> **Action item**
Starting with the first line and ending with the line that holds "blue trapezoid at", repeat the material exactly.

> **Given data**
>>>

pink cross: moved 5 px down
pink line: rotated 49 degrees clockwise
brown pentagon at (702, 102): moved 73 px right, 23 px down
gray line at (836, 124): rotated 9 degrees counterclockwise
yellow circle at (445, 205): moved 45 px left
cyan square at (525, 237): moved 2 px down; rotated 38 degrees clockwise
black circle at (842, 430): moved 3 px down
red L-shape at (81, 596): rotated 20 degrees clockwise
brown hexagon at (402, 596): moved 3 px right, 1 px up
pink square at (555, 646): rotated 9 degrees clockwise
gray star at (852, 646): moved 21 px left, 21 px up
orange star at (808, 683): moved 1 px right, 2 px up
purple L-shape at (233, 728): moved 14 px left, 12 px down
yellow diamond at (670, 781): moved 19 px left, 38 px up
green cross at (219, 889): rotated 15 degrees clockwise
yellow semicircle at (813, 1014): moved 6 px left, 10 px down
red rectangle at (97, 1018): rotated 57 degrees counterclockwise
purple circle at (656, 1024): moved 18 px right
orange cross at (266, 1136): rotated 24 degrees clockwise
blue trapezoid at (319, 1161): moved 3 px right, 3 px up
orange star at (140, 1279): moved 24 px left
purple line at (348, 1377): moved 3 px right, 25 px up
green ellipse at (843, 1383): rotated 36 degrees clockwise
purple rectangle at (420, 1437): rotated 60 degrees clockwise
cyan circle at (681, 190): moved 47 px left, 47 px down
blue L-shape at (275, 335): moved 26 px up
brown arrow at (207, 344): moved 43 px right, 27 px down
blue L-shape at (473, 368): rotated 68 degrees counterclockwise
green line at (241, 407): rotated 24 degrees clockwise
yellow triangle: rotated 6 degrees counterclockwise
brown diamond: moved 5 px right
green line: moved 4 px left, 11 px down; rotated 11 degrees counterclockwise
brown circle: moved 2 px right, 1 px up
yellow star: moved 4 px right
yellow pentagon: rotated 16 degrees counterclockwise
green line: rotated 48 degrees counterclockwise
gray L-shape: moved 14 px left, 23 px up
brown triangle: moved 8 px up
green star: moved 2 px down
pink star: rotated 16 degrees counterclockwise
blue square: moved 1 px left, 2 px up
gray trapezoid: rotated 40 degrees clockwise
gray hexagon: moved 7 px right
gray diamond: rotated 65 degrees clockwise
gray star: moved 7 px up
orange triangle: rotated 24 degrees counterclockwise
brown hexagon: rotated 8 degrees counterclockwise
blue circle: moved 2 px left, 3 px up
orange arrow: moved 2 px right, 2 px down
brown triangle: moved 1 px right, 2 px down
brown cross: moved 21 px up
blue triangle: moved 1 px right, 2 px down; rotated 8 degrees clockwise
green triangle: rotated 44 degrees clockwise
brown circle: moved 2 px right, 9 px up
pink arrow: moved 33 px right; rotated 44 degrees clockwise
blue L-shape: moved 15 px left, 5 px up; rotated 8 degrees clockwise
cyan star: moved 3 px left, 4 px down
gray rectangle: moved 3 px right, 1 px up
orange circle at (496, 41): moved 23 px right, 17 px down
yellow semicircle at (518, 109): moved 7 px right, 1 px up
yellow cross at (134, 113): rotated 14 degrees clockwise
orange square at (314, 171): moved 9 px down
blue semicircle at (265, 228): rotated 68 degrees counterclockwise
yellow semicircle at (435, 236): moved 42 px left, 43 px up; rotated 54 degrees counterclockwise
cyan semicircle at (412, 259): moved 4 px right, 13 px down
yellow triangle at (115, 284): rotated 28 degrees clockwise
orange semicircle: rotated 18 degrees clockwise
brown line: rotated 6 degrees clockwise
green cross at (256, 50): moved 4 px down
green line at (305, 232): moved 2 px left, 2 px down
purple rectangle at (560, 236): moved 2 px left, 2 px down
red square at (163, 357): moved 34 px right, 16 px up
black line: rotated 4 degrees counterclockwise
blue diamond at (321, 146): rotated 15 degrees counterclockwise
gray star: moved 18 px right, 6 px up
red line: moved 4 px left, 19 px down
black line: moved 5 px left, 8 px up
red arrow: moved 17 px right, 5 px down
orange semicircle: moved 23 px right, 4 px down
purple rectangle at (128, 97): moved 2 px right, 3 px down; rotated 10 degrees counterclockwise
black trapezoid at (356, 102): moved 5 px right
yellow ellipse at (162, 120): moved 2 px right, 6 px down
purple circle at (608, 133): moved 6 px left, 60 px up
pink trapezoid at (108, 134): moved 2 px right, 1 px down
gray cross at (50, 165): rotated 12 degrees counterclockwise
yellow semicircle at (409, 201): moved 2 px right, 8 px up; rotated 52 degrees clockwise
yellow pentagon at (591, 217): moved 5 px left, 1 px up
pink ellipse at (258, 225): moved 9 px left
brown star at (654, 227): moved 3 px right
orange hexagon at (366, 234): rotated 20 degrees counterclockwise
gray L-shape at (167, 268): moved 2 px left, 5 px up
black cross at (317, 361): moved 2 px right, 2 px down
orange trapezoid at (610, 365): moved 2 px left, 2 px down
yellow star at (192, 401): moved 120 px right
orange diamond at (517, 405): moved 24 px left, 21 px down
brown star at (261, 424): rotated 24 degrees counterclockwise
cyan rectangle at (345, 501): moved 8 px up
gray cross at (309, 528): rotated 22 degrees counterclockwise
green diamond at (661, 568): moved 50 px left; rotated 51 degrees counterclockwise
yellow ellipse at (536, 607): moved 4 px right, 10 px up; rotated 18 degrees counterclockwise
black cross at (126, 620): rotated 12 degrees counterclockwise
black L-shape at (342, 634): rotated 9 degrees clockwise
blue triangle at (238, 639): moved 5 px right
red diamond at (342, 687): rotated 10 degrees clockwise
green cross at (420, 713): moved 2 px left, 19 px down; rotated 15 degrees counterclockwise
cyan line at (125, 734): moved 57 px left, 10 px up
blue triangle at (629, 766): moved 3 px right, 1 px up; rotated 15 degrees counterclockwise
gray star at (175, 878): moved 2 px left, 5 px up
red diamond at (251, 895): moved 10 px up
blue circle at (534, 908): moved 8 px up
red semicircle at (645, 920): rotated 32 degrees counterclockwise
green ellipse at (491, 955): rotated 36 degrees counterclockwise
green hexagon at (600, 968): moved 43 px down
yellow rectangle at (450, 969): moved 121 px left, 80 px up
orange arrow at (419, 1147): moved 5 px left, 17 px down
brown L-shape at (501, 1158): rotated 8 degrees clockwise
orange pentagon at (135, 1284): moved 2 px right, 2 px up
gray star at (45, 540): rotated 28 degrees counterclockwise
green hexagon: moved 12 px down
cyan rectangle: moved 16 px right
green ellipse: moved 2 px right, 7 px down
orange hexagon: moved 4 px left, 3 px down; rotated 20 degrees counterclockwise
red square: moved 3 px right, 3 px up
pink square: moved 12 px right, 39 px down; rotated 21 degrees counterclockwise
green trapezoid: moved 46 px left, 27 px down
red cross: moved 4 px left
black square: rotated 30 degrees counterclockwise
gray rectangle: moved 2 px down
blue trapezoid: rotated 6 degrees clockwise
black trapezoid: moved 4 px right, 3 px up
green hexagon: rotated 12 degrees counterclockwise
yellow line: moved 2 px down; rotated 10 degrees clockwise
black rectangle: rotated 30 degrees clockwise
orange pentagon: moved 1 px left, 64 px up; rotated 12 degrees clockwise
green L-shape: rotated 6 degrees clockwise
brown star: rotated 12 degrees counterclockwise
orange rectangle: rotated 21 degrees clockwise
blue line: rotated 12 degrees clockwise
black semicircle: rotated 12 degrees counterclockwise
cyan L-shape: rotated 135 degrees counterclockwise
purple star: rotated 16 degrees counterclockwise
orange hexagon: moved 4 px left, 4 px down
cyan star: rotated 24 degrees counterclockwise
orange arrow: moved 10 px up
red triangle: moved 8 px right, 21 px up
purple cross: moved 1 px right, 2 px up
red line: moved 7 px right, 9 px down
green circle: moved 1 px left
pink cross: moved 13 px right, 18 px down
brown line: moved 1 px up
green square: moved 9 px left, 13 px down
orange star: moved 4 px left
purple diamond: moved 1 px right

<<<

> **Response**
pink cross: moved 5 px down
pink line: rotated 49 degrees clockwise
brown pentagon at (702, 102): moved 73 px right, 23 px down
gray line at (836, 124): rotated 9 degrees counterclockwise
yellow circle at (445, 205): moved 45 px left
cyan square at (525, 237): moved 2 px down; rotated 38 degrees clockwise
black circle at (842, 430): moved 3 px down
red L-shape at (81, 596): rotated 20 degrees clockwise
brown hexagon at (402, 596): moved 3 px right, 1 px up
pink square at (555, 646): rotated 9 degrees clockwise
gray star at (852, 646): moved 21 px left, 21 px up
orange star at (808, 683): moved 1 px right, 2 px up
purple L-shape at (233, 728): moved 14 px left, 12 px down
yellow diamond at (670, 781): moved 19 px left, 38 px up
green cross at (219, 889): rotated 15 degrees clockwise
yellow semicircle at (813, 1014): moved 6 px left, 10 px down
red rectangle at (97, 1018): rotated 57 degrees counterclockwise
purple circle at (656, 1024): moved 18 px right
orange cross at (266, 1136): rotated 24 degrees clockwise
blue trapezoid at (319, 1161): moved 3 px right, 3 px up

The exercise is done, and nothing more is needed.